#### WORK TASK
Print each record that follows exactly, leaving the pictures behind.
________
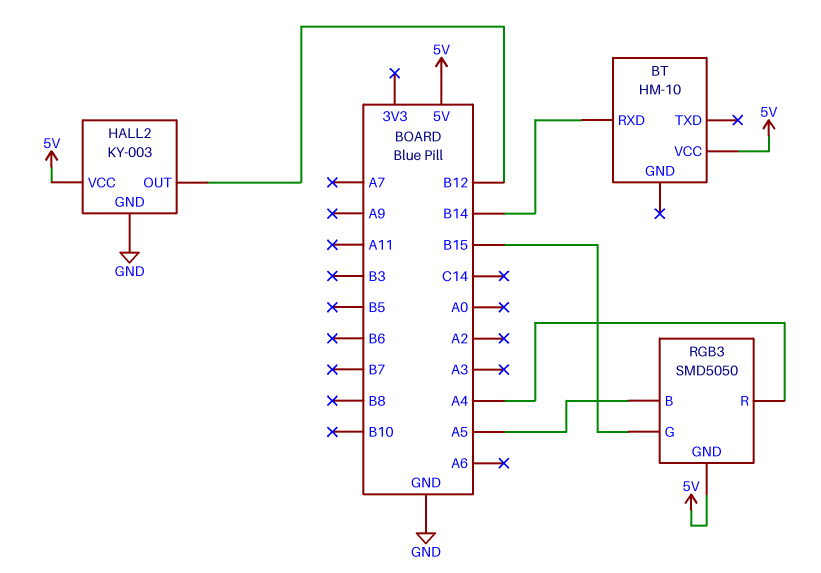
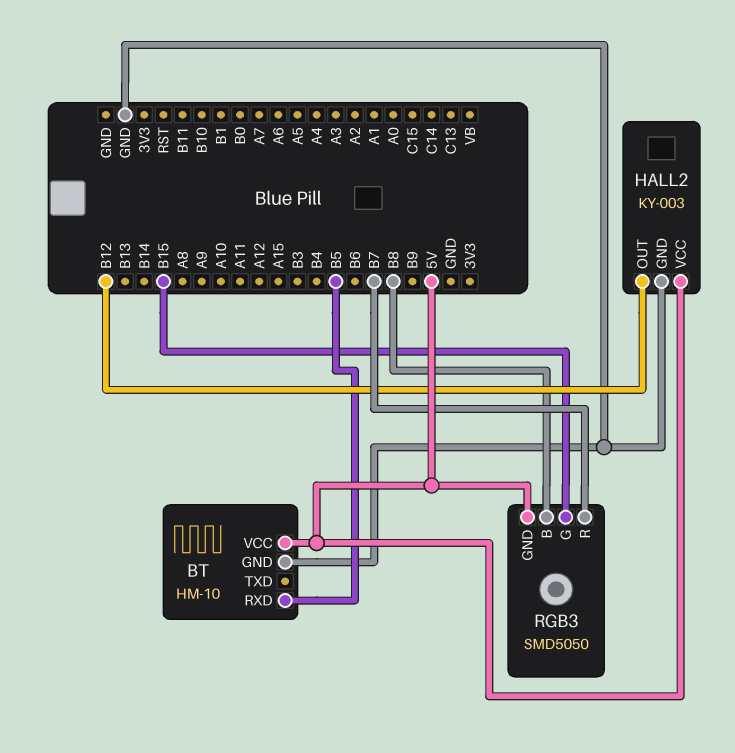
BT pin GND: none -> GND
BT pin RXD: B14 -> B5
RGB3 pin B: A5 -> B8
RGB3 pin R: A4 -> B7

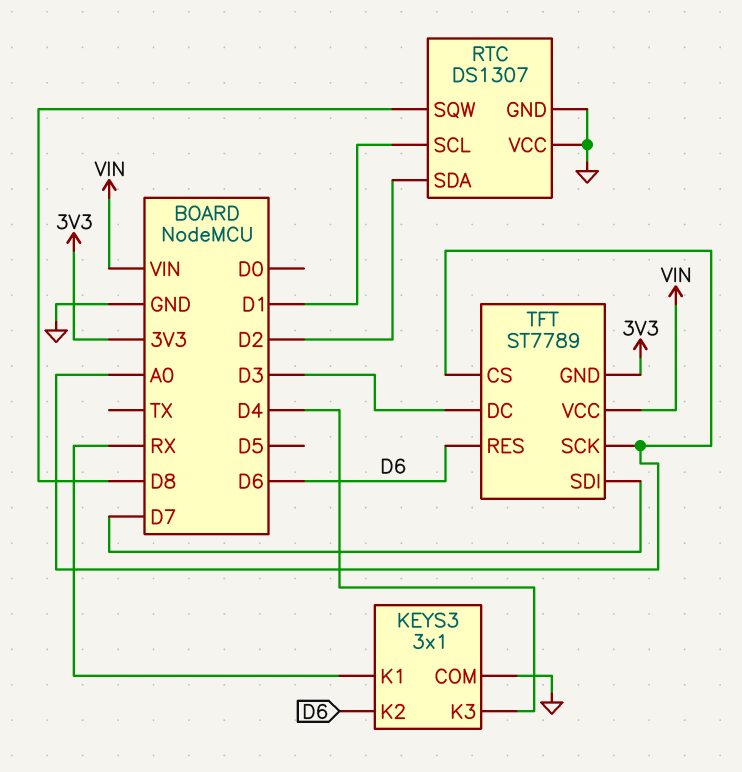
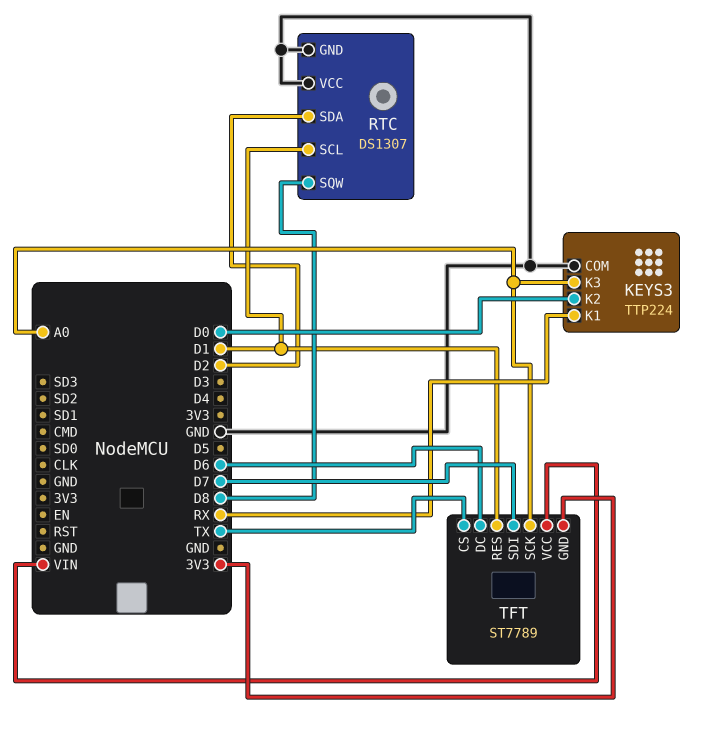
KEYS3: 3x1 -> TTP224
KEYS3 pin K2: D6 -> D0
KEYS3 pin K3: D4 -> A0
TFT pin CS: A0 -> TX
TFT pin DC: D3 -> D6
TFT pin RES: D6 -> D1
________
#### ANSWER TO THE EXERCISE
BT pin GND: none -> GND
BT pin RXD: B14 -> B5
RGB3 pin B: A5 -> B8
RGB3 pin R: A4 -> B7

KEYS3: 3x1 -> TTP224
KEYS3 pin K2: D6 -> D0
KEYS3 pin K3: D4 -> A0
TFT pin CS: A0 -> TX
TFT pin DC: D3 -> D6
TFT pin RES: D6 -> D1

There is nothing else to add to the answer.